▸ **Dataset content**:
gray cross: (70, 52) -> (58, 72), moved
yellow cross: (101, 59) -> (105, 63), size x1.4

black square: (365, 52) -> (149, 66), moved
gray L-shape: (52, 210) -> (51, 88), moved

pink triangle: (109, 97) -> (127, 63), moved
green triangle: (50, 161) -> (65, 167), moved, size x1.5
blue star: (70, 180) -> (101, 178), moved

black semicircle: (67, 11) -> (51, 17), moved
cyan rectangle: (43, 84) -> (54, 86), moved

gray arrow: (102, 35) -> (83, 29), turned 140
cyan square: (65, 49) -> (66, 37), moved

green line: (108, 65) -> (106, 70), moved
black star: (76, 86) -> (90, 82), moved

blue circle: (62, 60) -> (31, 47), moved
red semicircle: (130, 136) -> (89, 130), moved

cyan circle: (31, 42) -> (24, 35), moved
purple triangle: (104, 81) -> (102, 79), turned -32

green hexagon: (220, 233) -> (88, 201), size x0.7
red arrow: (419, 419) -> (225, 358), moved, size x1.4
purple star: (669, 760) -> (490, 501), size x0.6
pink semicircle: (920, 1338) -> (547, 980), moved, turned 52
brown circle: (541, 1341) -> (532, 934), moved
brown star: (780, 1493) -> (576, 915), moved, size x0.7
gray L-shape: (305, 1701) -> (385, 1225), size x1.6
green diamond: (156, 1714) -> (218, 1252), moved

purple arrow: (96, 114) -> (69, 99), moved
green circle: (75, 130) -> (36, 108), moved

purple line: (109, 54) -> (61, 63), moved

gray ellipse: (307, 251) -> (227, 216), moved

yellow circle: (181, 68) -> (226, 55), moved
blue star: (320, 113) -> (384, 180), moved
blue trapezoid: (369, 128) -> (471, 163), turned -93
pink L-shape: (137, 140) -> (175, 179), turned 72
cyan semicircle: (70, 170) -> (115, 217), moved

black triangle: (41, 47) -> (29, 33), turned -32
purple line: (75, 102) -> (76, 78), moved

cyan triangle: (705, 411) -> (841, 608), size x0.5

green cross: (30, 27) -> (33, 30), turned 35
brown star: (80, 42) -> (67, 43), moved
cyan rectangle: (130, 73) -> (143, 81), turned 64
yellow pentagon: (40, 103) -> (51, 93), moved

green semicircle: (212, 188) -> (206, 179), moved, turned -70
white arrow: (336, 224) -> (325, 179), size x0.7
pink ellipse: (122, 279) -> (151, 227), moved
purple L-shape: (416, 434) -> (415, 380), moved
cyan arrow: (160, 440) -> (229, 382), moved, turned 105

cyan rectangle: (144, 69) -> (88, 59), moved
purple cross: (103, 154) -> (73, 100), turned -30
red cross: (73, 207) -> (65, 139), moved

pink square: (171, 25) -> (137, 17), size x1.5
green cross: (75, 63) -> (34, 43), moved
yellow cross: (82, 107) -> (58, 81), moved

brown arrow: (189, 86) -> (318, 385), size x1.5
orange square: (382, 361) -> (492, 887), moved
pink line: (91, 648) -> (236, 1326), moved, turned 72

▸ **Requirement**: The word "arrow" appears in some lines above. Return every one of those lines.

▸ **Output of the task**:
gray arrow: (102, 35) -> (83, 29), turned 140
red arrow: (419, 419) -> (225, 358), moved, size x1.4
purple arrow: (96, 114) -> (69, 99), moved
white arrow: (336, 224) -> (325, 179), size x0.7
cyan arrow: (160, 440) -> (229, 382), moved, turned 105
brown arrow: (189, 86) -> (318, 385), size x1.5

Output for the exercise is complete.